» Exercise aim
Please retype each of the rows below, changing nothing.

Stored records
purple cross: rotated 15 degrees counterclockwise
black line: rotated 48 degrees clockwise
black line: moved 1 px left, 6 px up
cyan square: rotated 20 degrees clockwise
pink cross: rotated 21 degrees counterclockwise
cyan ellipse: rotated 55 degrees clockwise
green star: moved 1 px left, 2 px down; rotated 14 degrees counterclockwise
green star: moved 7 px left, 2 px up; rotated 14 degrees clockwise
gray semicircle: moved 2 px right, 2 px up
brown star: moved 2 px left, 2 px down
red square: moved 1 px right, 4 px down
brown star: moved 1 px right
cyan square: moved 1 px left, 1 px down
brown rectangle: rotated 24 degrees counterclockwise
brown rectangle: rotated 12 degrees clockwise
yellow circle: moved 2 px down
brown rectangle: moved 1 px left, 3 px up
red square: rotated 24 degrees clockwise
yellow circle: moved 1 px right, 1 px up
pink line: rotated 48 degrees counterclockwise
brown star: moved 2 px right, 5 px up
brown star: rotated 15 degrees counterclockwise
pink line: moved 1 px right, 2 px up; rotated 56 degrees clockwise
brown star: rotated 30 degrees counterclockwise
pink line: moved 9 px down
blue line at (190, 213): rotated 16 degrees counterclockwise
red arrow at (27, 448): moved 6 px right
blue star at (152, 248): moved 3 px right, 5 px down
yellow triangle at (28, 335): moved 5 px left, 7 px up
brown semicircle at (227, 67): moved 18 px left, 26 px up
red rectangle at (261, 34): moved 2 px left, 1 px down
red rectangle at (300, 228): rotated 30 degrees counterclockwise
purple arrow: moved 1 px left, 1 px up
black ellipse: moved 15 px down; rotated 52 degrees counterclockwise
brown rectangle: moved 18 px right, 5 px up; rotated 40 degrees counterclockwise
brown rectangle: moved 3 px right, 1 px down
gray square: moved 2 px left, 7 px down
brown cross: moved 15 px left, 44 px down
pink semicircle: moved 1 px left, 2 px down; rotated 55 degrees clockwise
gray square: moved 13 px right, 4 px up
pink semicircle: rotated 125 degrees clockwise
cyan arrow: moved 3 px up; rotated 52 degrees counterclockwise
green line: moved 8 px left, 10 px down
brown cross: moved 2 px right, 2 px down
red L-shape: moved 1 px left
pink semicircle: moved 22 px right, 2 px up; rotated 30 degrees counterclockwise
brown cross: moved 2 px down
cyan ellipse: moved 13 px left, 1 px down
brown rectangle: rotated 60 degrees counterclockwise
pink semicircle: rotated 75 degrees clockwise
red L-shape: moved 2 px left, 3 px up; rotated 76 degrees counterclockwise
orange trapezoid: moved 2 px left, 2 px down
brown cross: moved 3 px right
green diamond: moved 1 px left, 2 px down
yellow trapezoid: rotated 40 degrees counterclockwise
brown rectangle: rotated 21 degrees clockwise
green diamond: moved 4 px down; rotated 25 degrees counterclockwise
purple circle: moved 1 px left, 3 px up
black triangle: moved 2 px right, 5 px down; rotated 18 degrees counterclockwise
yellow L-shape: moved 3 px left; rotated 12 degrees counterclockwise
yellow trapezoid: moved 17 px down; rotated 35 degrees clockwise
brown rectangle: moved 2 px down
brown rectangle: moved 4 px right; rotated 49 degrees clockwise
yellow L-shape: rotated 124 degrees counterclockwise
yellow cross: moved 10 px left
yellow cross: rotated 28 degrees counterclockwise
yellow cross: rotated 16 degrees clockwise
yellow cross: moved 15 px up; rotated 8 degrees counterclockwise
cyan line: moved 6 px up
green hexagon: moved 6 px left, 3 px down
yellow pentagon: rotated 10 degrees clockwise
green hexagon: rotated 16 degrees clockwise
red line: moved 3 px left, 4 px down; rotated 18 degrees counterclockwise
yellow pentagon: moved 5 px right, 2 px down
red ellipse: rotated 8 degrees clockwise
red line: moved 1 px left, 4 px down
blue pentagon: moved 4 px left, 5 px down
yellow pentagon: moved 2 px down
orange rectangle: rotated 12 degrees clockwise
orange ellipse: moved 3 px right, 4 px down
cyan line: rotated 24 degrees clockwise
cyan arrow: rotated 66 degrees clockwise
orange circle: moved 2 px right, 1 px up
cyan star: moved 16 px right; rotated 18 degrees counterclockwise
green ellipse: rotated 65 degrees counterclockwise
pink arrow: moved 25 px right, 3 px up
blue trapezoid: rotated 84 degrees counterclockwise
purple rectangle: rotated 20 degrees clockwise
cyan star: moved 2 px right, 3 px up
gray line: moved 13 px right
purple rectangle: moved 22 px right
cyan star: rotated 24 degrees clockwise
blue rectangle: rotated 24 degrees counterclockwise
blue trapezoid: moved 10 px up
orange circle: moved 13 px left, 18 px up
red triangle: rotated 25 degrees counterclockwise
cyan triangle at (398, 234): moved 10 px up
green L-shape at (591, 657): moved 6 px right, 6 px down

» Output below
purple cross: rotated 15 degrees counterclockwise
black line: rotated 48 degrees clockwise
black line: moved 1 px left, 6 px up
cyan square: rotated 20 degrees clockwise
pink cross: rotated 21 degrees counterclockwise
cyan ellipse: rotated 55 degrees clockwise
green star: moved 1 px left, 2 px down; rotated 14 degrees counterclockwise
green star: moved 7 px left, 2 px up; rotated 14 degrees clockwise
gray semicircle: moved 2 px right, 2 px up
brown star: moved 2 px left, 2 px down
red square: moved 1 px right, 4 px down
brown star: moved 1 px right
cyan square: moved 1 px left, 1 px down
brown rectangle: rotated 24 degrees counterclockwise
brown rectangle: rotated 12 degrees clockwise
yellow circle: moved 2 px down
brown rectangle: moved 1 px left, 3 px up
red square: rotated 24 degrees clockwise
yellow circle: moved 1 px right, 1 px up
pink line: rotated 48 degrees counterclockwise
brown star: moved 2 px right, 5 px up
brown star: rotated 15 degrees counterclockwise
pink line: moved 1 px right, 2 px up; rotated 56 degrees clockwise
brown star: rotated 30 degrees counterclockwise
pink line: moved 9 px down
blue line at (190, 213): rotated 16 degrees counterclockwise
red arrow at (27, 448): moved 6 px right
blue star at (152, 248): moved 3 px right, 5 px down
yellow triangle at (28, 335): moved 5 px left, 7 px up
brown semicircle at (227, 67): moved 18 px left, 26 px up
red rectangle at (261, 34): moved 2 px left, 1 px down
red rectangle at (300, 228): rotated 30 degrees counterclockwise
purple arrow: moved 1 px left, 1 px up
black ellipse: moved 15 px down; rotated 52 degrees counterclockwise
brown rectangle: moved 18 px right, 5 px up; rotated 40 degrees counterclockwise
brown rectangle: moved 3 px right, 1 px down
gray square: moved 2 px left, 7 px down
brown cross: moved 15 px left, 44 px down
pink semicircle: moved 1 px left, 2 px down; rotated 55 degrees clockwise
gray square: moved 13 px right, 4 px up
pink semicircle: rotated 125 degrees clockwise
cyan arrow: moved 3 px up; rotated 52 degrees counterclockwise
green line: moved 8 px left, 10 px down
brown cross: moved 2 px right, 2 px down
red L-shape: moved 1 px left
pink semicircle: moved 22 px right, 2 px up; rotated 30 degrees counterclockwise
brown cross: moved 2 px down
cyan ellipse: moved 13 px left, 1 px down
brown rectangle: rotated 60 degrees counterclockwise
pink semicircle: rotated 75 degrees clockwise
red L-shape: moved 2 px left, 3 px up; rotated 76 degrees counterclockwise
orange trapezoid: moved 2 px left, 2 px down
brown cross: moved 3 px right
green diamond: moved 1 px left, 2 px down
yellow trapezoid: rotated 40 degrees counterclockwise
brown rectangle: rotated 21 degrees clockwise
green diamond: moved 4 px down; rotated 25 degrees counterclockwise
purple circle: moved 1 px left, 3 px up
black triangle: moved 2 px right, 5 px down; rotated 18 degrees counterclockwise
yellow L-shape: moved 3 px left; rotated 12 degrees counterclockwise
yellow trapezoid: moved 17 px down; rotated 35 degrees clockwise
brown rectangle: moved 2 px down
brown rectangle: moved 4 px right; rotated 49 degrees clockwise
yellow L-shape: rotated 124 degrees counterclockwise
yellow cross: moved 10 px left
yellow cross: rotated 28 degrees counterclockwise
yellow cross: rotated 16 degrees clockwise
yellow cross: moved 15 px up; rotated 8 degrees counterclockwise
cyan line: moved 6 px up
green hexagon: moved 6 px left, 3 px down
yellow pentagon: rotated 10 degrees clockwise
green hexagon: rotated 16 degrees clockwise
red line: moved 3 px left, 4 px down; rotated 18 degrees counterclockwise
yellow pentagon: moved 5 px right, 2 px down
red ellipse: rotated 8 degrees clockwise
red line: moved 1 px left, 4 px down
blue pentagon: moved 4 px left, 5 px down
yellow pentagon: moved 2 px down
orange rectangle: rotated 12 degrees clockwise
orange ellipse: moved 3 px right, 4 px down
cyan line: rotated 24 degrees clockwise
cyan arrow: rotated 66 degrees clockwise
orange circle: moved 2 px right, 1 px up
cyan star: moved 16 px right; rotated 18 degrees counterclockwise
green ellipse: rotated 65 degrees counterclockwise
pink arrow: moved 25 px right, 3 px up
blue trapezoid: rotated 84 degrees counterclockwise
purple rectangle: rotated 20 degrees clockwise
cyan star: moved 2 px right, 3 px up
gray line: moved 13 px right
purple rectangle: moved 22 px right
cyan star: rotated 24 degrees clockwise
blue rectangle: rotated 24 degrees counterclockwise
blue trapezoid: moved 10 px up
orange circle: moved 13 px left, 18 px up
red triangle: rotated 25 degrees counterclockwise
cyan triangle at (398, 234): moved 10 px up
green L-shape at (591, 657): moved 6 px right, 6 px down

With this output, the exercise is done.